◆ **EXERCISE DIRECTIONS**
Beginning with the line that holds "(732, 146) = (637, 496): yellow" and ending with the last line below, repeat each line exactly, leaving any pictures out.

---------------

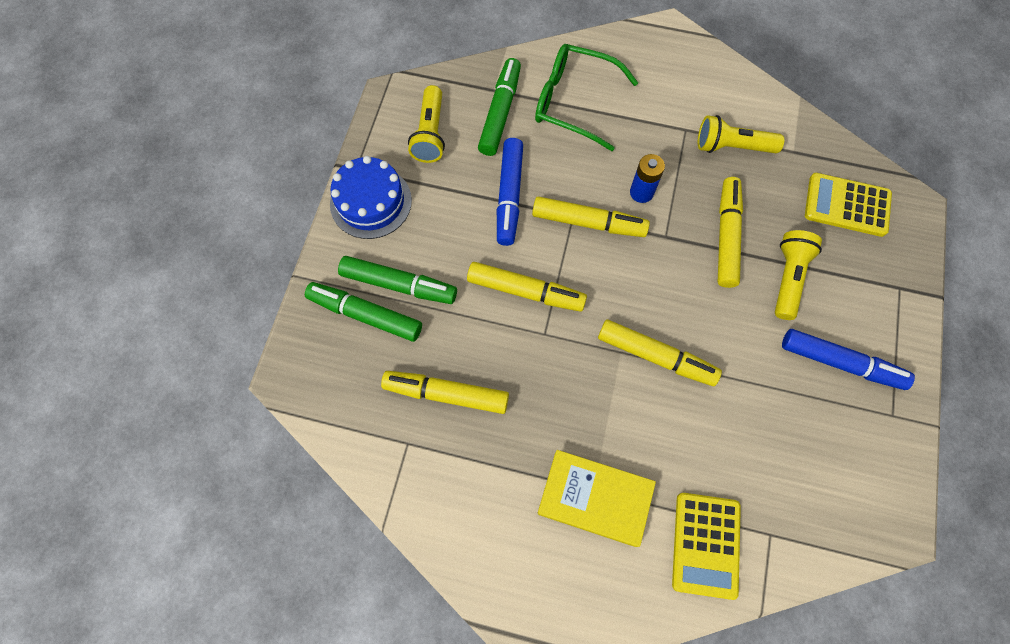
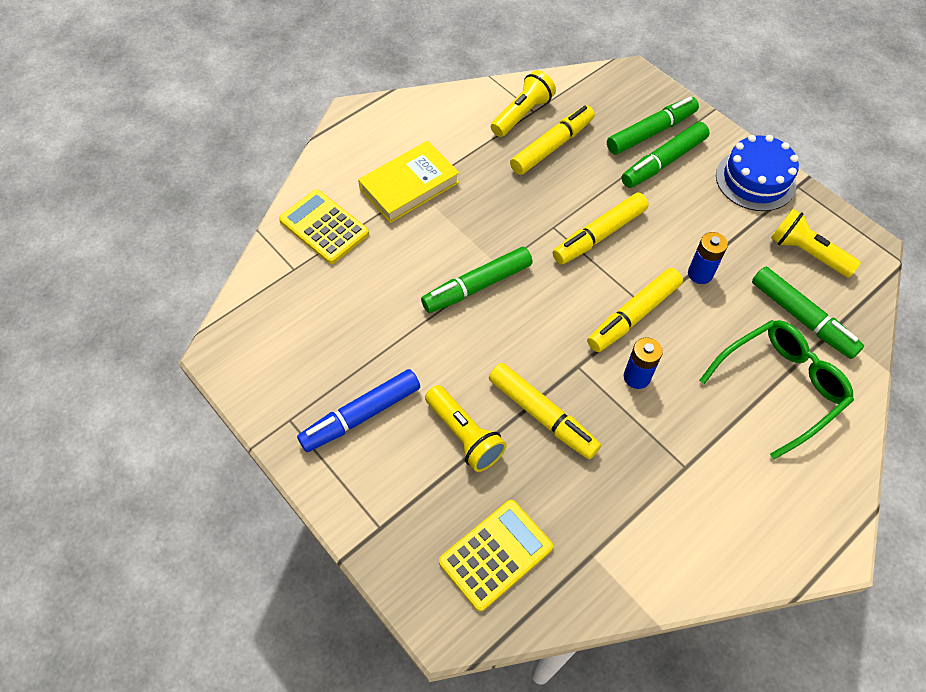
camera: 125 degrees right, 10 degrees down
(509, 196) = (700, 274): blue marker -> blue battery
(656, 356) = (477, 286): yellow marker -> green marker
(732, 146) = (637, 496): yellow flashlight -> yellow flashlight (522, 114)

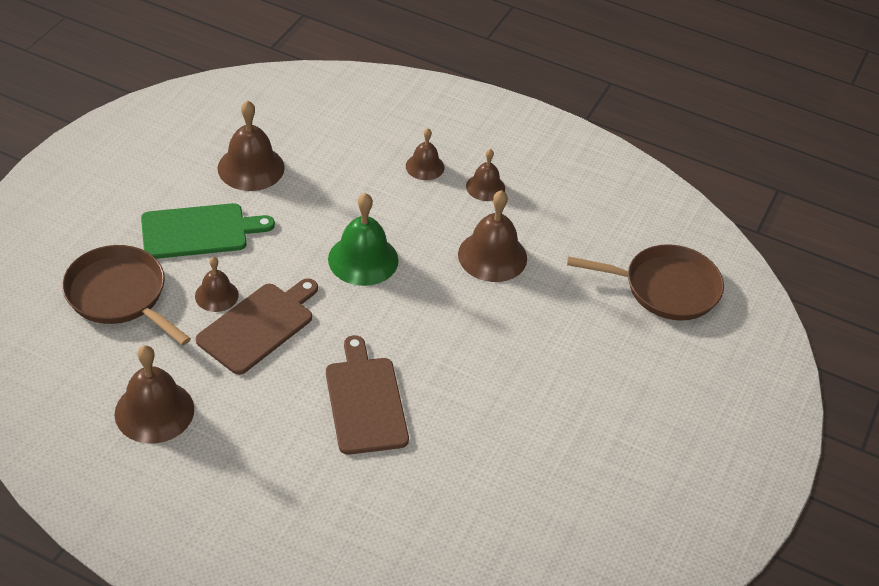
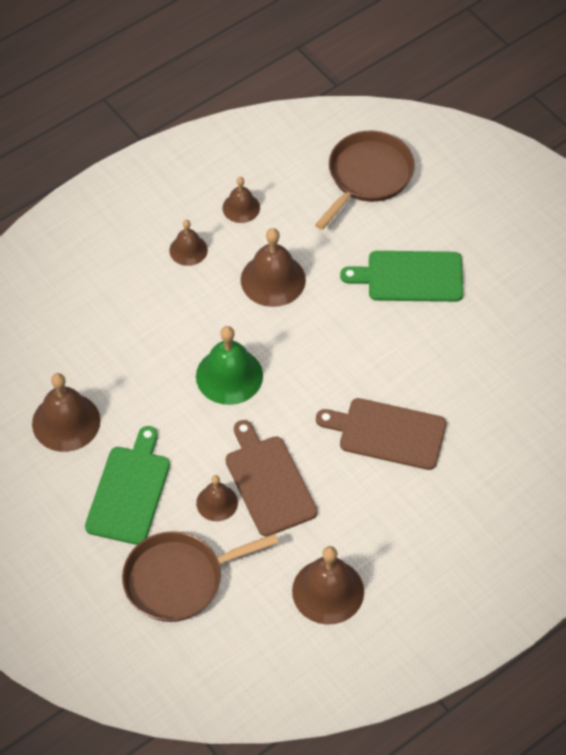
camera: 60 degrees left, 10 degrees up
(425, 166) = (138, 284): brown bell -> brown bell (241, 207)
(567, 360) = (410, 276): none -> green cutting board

---------------

◆ **WRITTEN SOLUTION**
(732, 146) = (637, 496): yellow flashlight -> yellow flashlight (522, 114)

camera: 60 degrees left, 10 degrees up
(425, 166) = (138, 284): brown bell -> brown bell (241, 207)
(567, 360) = (410, 276): none -> green cutting board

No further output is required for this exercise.